> _Exercise requirements_
Find every line in the records below that holds the word "orange", and copy each one.

Object tracking records:

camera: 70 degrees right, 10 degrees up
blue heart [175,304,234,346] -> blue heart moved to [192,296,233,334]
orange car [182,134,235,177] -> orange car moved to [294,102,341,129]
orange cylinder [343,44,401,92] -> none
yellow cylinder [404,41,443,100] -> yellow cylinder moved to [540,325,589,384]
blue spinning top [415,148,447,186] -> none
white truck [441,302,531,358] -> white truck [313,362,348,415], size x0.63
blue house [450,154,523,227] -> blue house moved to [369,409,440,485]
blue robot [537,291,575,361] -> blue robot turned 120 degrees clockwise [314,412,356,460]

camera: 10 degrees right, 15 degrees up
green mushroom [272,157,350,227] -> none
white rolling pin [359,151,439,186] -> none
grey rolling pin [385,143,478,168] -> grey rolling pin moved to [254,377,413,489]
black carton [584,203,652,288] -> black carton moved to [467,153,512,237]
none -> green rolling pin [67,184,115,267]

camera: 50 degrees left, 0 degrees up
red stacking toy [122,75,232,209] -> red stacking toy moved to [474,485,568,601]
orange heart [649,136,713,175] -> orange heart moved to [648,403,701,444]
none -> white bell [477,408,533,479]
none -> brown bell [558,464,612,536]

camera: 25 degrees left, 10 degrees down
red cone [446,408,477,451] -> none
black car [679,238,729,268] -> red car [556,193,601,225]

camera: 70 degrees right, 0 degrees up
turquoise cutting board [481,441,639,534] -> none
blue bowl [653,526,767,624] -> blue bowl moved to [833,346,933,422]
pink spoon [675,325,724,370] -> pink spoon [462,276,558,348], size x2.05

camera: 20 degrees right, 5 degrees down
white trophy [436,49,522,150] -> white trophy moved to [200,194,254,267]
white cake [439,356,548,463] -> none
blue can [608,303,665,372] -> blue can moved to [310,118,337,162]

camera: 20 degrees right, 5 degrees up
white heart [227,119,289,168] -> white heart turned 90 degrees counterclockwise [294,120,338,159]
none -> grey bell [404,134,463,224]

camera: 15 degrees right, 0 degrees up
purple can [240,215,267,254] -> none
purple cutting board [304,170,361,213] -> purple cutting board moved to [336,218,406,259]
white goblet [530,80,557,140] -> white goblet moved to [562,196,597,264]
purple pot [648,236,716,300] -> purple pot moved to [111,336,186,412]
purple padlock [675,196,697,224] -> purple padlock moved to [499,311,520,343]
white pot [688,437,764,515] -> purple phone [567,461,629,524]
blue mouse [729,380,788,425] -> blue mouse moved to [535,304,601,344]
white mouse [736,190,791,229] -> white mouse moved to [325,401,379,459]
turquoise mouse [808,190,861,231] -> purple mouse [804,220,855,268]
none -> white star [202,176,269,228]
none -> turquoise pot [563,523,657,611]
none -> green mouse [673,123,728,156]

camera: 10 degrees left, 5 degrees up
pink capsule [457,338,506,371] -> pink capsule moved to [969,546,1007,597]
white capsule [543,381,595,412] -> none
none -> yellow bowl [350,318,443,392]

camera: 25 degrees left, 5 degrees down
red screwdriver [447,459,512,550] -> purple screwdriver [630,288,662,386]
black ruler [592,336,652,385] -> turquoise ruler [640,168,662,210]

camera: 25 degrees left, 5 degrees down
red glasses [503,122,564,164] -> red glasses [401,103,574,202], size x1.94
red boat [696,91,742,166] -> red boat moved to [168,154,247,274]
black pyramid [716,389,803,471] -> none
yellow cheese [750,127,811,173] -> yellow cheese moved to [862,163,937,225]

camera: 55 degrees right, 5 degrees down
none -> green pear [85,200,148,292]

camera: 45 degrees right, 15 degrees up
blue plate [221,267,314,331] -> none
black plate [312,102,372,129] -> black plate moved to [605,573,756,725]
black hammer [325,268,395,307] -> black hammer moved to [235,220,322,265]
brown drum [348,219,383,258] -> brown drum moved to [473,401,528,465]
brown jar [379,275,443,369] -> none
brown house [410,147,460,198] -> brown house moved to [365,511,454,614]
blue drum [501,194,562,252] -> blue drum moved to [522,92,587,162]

> _Your response_
orange car [182,134,235,177] -> orange car moved to [294,102,341,129]
orange cylinder [343,44,401,92] -> none
orange heart [649,136,713,175] -> orange heart moved to [648,403,701,444]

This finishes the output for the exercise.